WHAT YOU WILL DO: An exact copy of the records is needed; please leave the images out.
*** DATA TO PROCESS ***
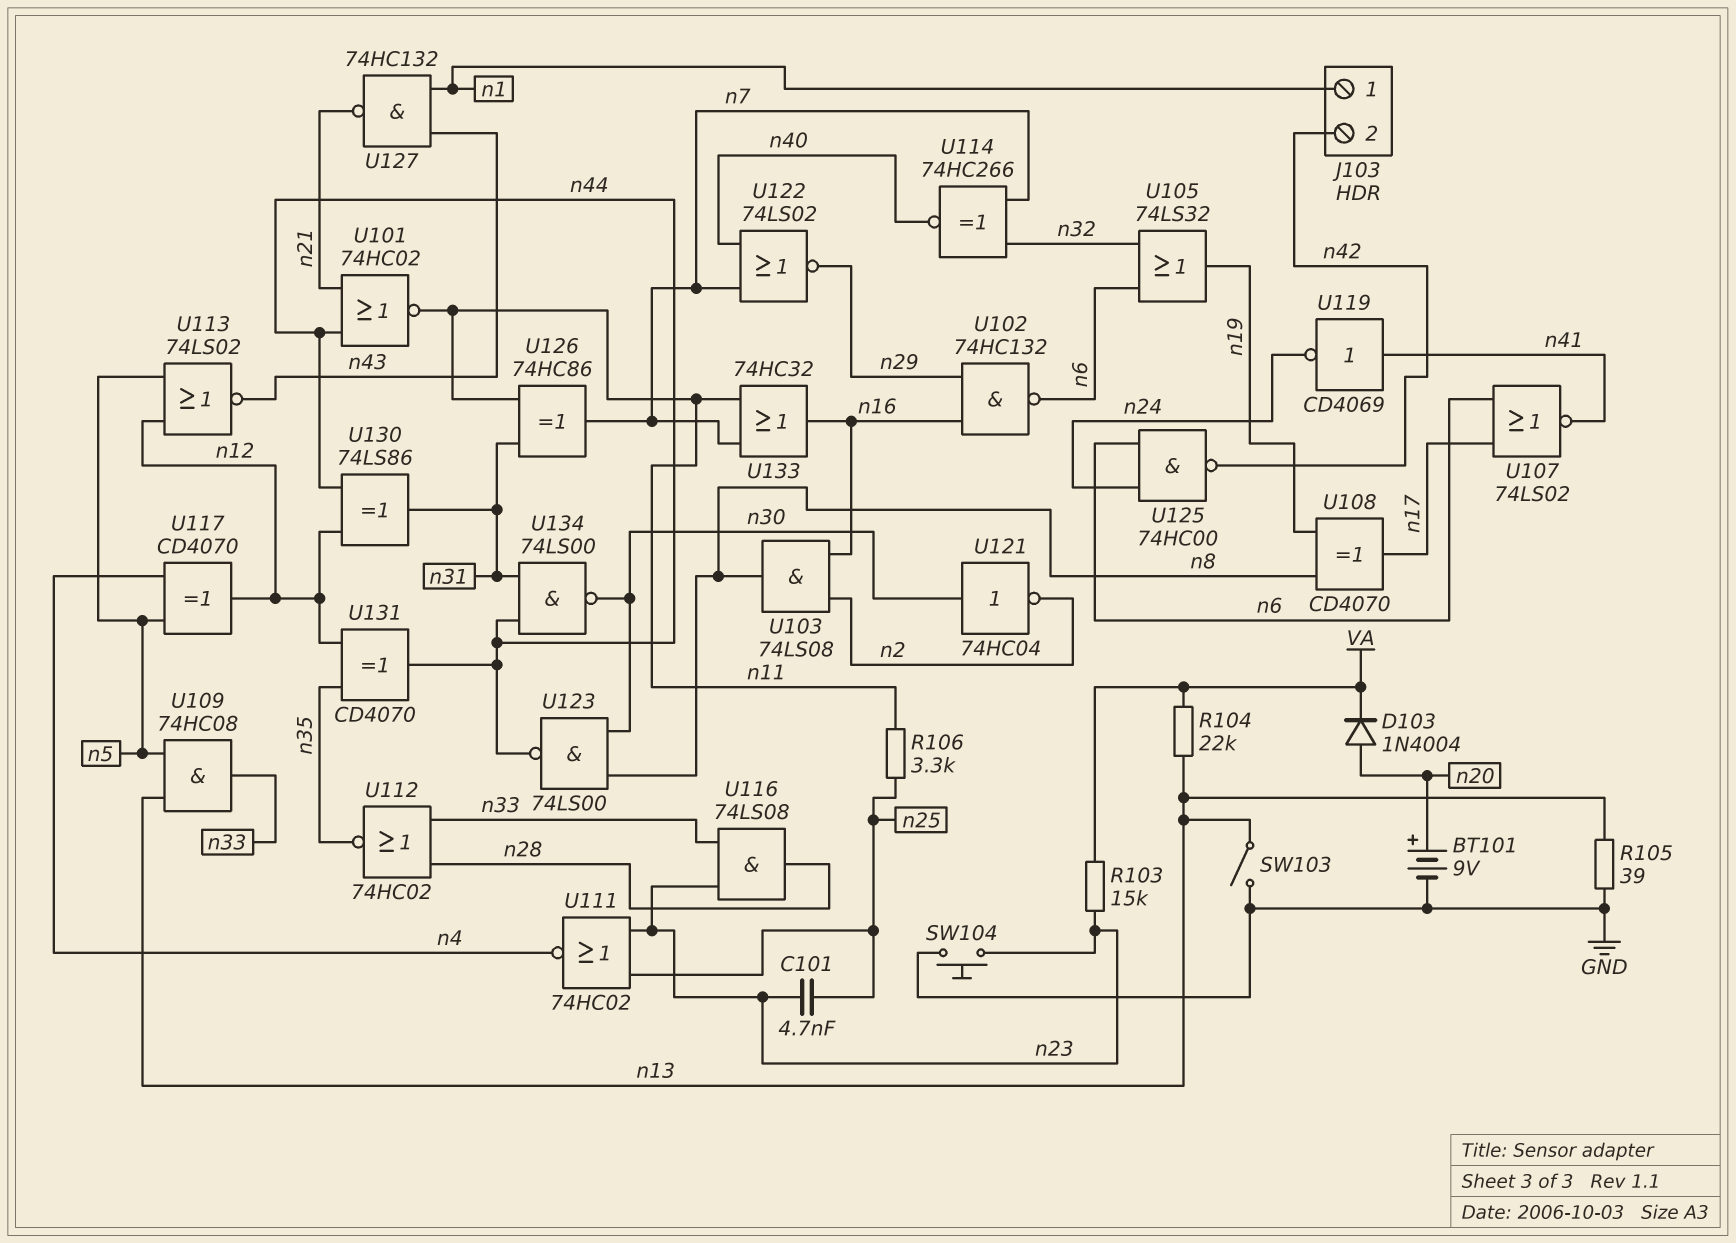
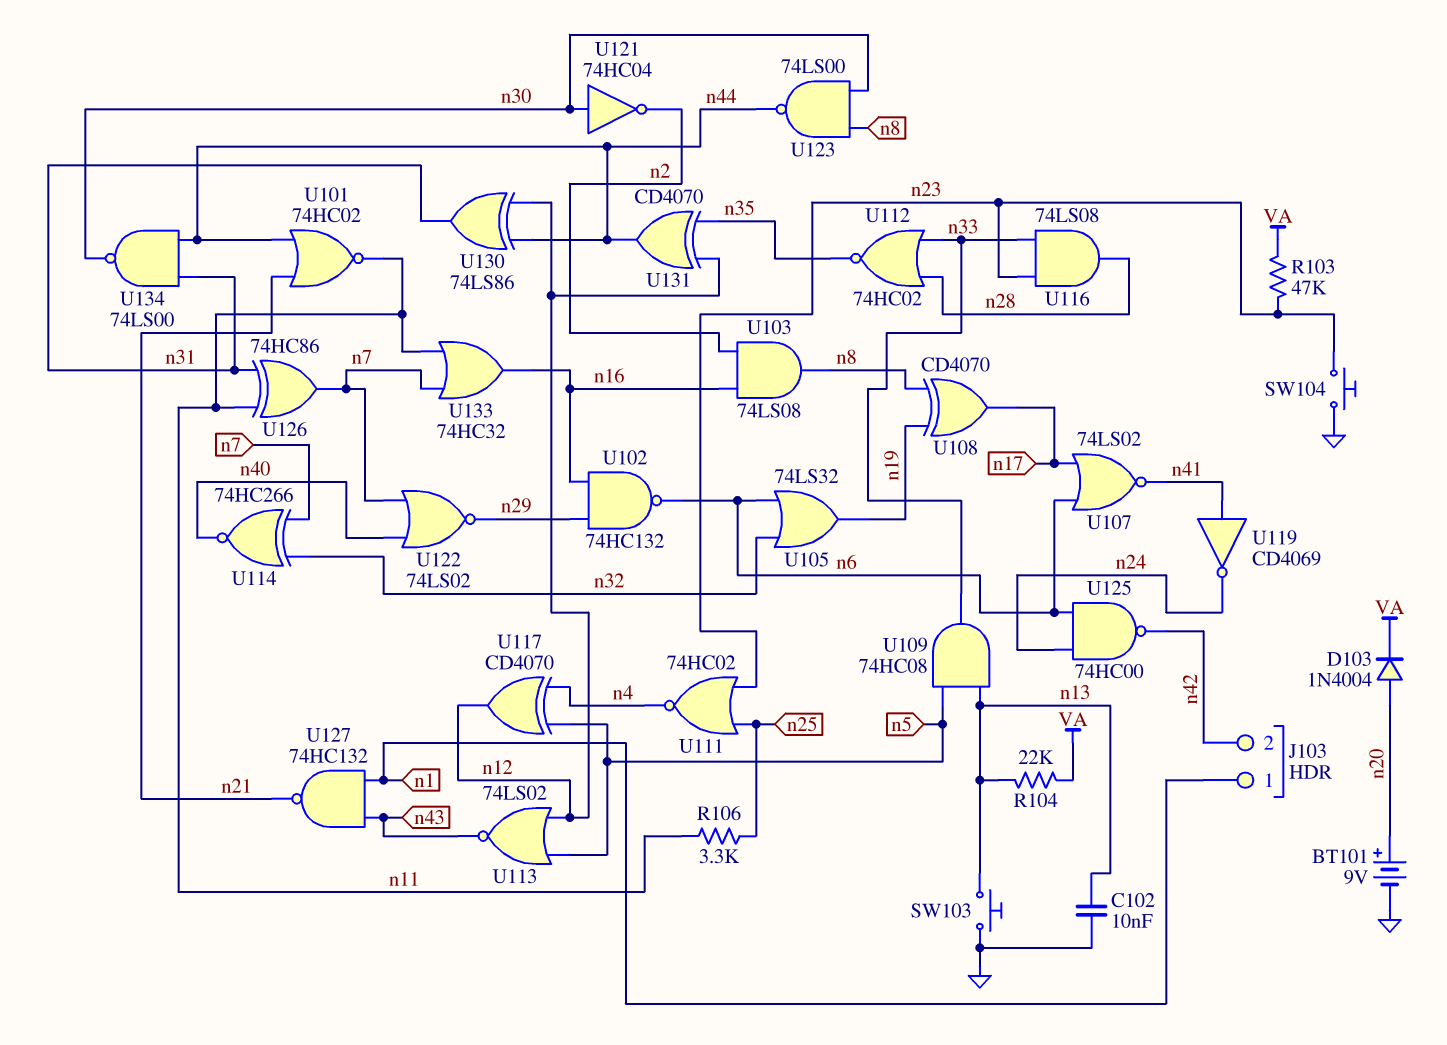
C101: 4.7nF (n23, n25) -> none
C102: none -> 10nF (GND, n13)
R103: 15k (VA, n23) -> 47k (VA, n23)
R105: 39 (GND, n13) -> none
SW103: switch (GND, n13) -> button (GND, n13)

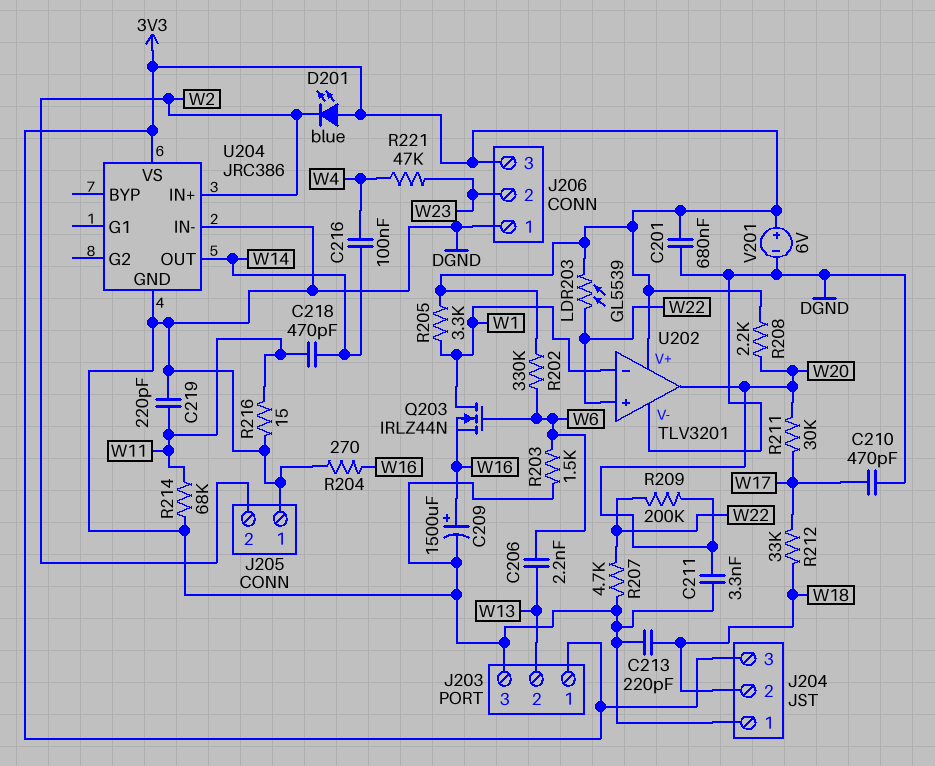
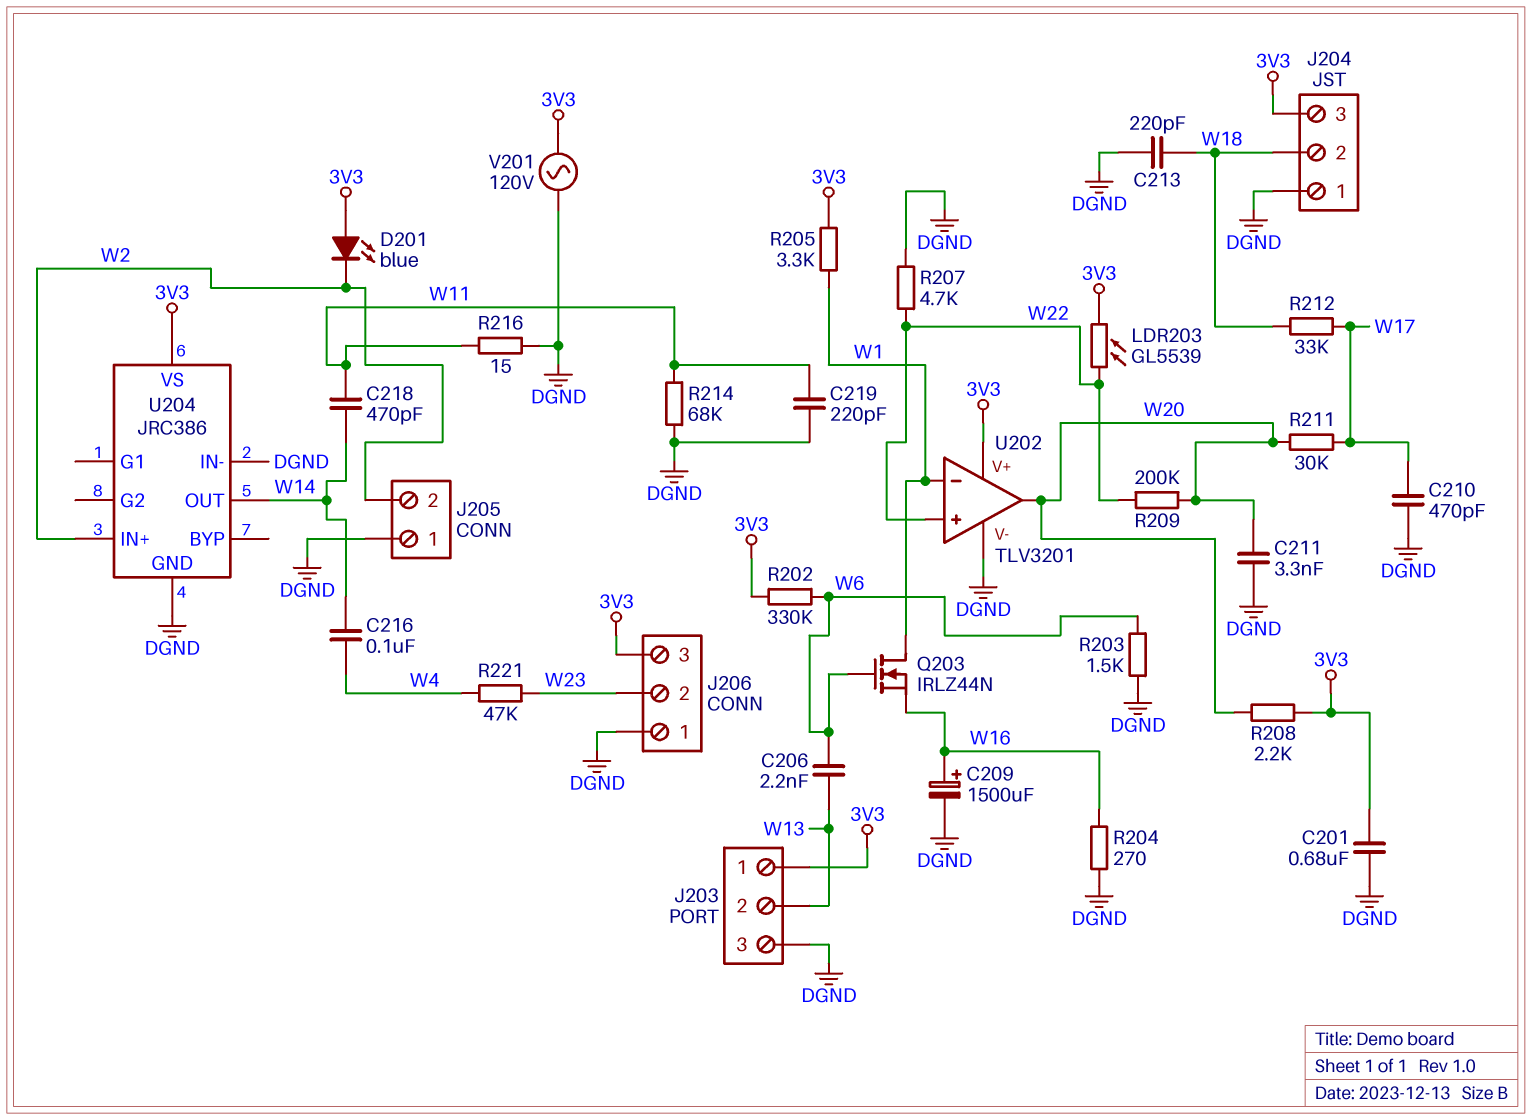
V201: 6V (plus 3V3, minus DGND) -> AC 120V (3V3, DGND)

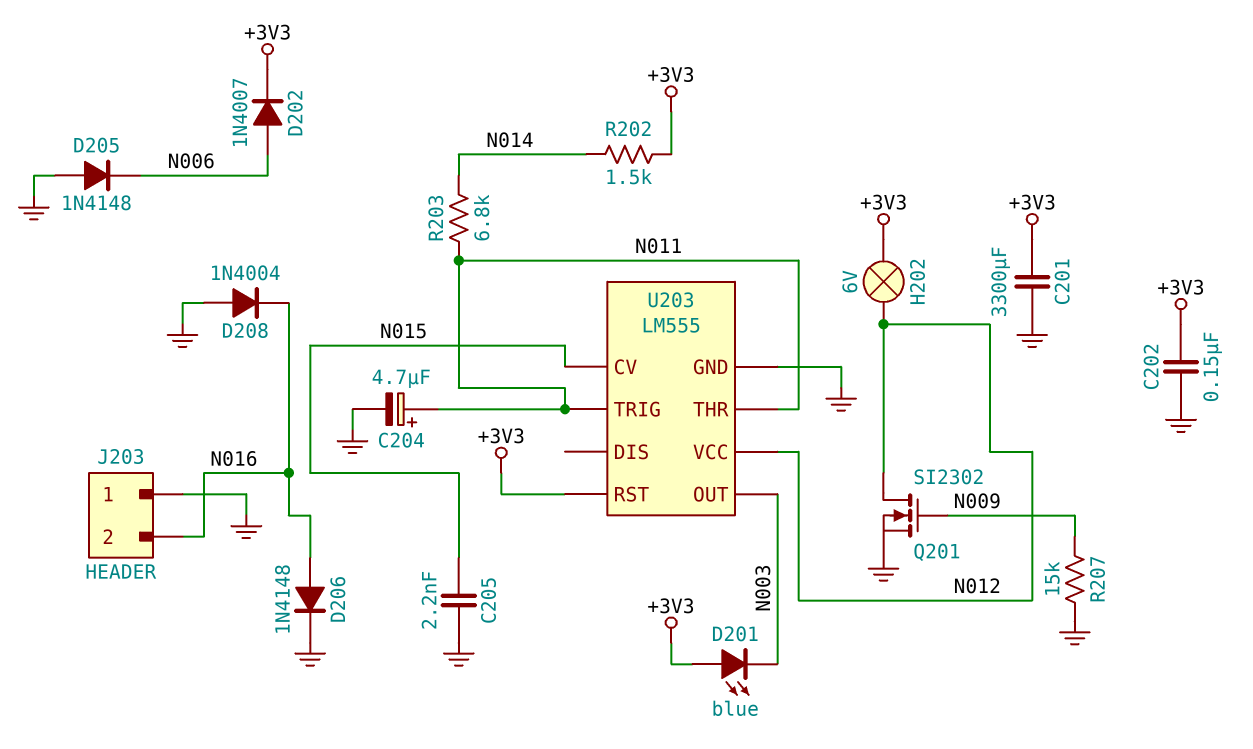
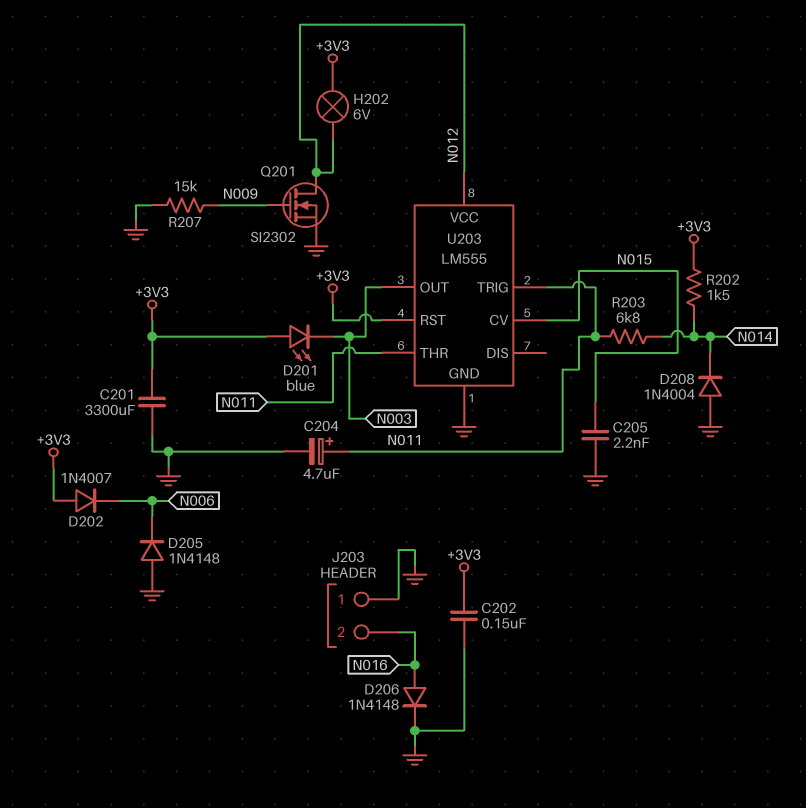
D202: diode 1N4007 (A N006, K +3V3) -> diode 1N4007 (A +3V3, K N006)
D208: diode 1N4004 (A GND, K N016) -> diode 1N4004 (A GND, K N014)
*** End of DATA TO PROCESS ***
YOUR SOLUTION:
C101: 4.7nF (n23, n25) -> none
C102: none -> 10nF (GND, n13)
R103: 15k (VA, n23) -> 47k (VA, n23)
R105: 39 (GND, n13) -> none
SW103: switch (GND, n13) -> button (GND, n13)

V201: 6V (plus 3V3, minus DGND) -> AC 120V (3V3, DGND)

D202: diode 1N4007 (A N006, K +3V3) -> diode 1N4007 (A +3V3, K N006)
D208: diode 1N4004 (A GND, K N016) -> diode 1N4004 (A GND, K N014)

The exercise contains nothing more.